- HOW TO COMPLETE THIS TASK
Nothing but a verbatim copy of the data, minus the images, should be returned.
** Opening COLLECTED DATA block **
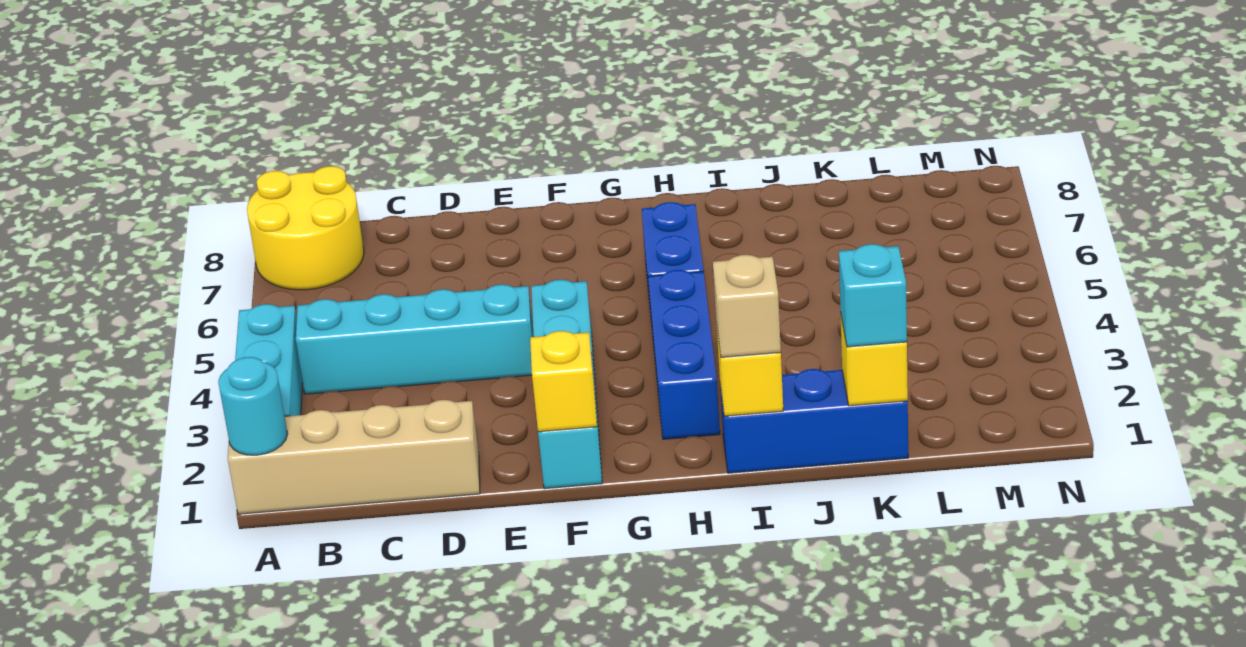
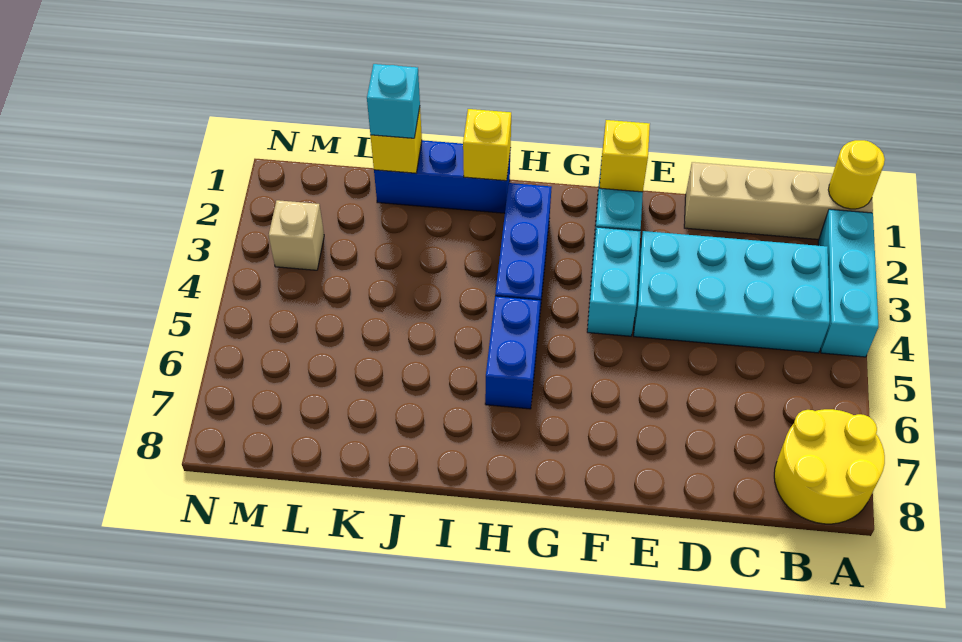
cyan round brick A1 level 2 -> yellow round brick A1 level 2
cyan brick B4:E4 level 1 -> cyan brick B3:E4 level 1
tan brick I1 level 3 -> tan brick M3 level 1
** Closing COLLECTED DATA block **
- SOLVED EXERCISE
cyan round brick A1 level 2 -> yellow round brick A1 level 2
cyan brick B4:E4 level 1 -> cyan brick B3:E4 level 1
tan brick I1 level 3 -> tan brick M3 level 1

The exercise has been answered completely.